- [Exercise objective]:
Update the entries between the lines holding "Which is in" and "Positioned in front is point (254, 417).", inclusive, by replacing "gray woolen cloak" with "green linen cloak" and leaving everything else as it is. Return only those lines.

[Scene question entries]
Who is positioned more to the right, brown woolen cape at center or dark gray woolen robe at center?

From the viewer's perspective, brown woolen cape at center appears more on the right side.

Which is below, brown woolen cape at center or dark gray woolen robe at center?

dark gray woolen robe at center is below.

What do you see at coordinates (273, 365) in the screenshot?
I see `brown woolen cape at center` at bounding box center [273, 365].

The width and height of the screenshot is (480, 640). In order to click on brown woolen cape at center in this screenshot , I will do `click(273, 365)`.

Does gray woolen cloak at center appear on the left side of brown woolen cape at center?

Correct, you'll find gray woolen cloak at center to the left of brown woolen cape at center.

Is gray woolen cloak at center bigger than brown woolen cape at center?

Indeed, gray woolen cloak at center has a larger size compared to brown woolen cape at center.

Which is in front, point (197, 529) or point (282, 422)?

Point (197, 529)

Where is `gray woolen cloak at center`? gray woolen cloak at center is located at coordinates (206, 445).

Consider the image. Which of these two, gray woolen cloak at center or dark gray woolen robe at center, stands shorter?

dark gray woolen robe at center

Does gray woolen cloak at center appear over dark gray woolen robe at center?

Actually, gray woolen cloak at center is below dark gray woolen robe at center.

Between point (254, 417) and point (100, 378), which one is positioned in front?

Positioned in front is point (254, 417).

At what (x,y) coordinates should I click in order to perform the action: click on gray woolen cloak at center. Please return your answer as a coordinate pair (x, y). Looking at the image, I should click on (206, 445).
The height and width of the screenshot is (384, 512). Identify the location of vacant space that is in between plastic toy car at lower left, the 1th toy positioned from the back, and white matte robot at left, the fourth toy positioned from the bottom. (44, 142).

==

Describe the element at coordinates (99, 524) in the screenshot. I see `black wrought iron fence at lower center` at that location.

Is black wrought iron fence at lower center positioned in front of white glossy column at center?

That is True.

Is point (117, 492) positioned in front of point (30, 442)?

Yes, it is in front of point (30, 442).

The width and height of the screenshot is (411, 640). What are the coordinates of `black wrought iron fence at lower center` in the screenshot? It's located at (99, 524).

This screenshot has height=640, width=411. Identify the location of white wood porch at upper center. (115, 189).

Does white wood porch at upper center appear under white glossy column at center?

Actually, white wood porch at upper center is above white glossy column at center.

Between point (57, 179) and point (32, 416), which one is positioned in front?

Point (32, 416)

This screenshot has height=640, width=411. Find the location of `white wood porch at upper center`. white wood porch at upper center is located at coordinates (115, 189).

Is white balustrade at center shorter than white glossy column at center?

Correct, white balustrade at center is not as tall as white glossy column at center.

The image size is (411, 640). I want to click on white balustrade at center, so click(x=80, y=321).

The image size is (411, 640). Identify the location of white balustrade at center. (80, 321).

- [Solution to this problem]:
Which is in front, point (197, 529) or point (282, 422)?

Point (197, 529)

Where is `green linen cloak at center`? green linen cloak at center is located at coordinates (206, 445).

Consider the image. Which of these two, green linen cloak at center or dark gray woolen robe at center, stands shorter?

dark gray woolen robe at center

Does green linen cloak at center appear over dark gray woolen robe at center?

Actually, green linen cloak at center is below dark gray woolen robe at center.

Between point (254, 417) and point (100, 378), which one is positioned in front?

Positioned in front is point (254, 417).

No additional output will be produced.